_GIVEN DATA_
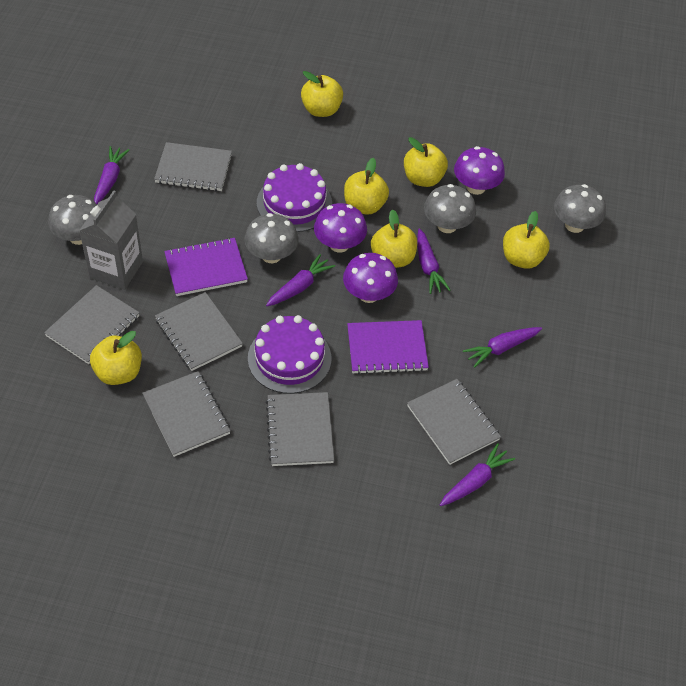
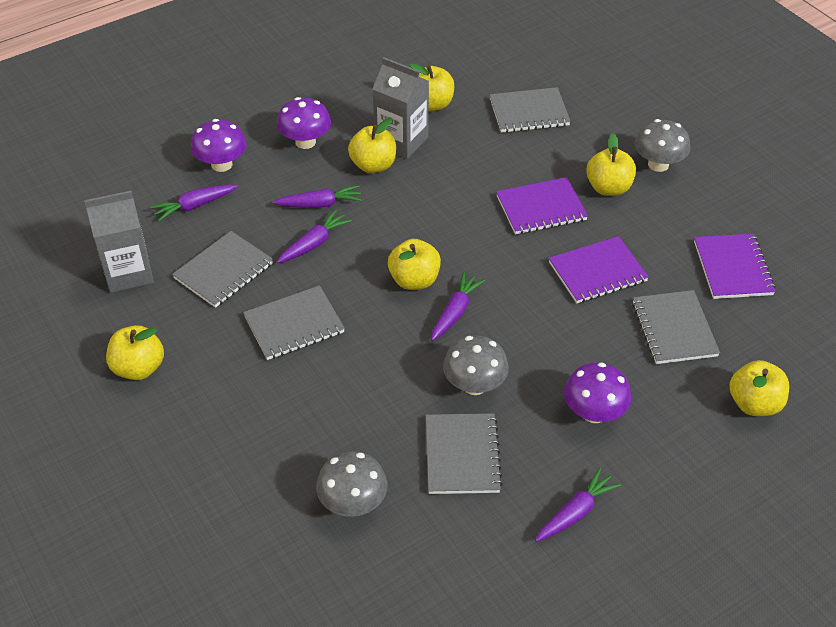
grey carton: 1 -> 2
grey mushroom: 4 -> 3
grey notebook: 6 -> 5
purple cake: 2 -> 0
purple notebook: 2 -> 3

_ASSIGNED TASK_
All preceding records should be duplicated verbatim, images excepted.

_RESULT OF THE EXERCISE_
grey carton: 1 -> 2
grey mushroom: 4 -> 3
grey notebook: 6 -> 5
purple cake: 2 -> 0
purple notebook: 2 -> 3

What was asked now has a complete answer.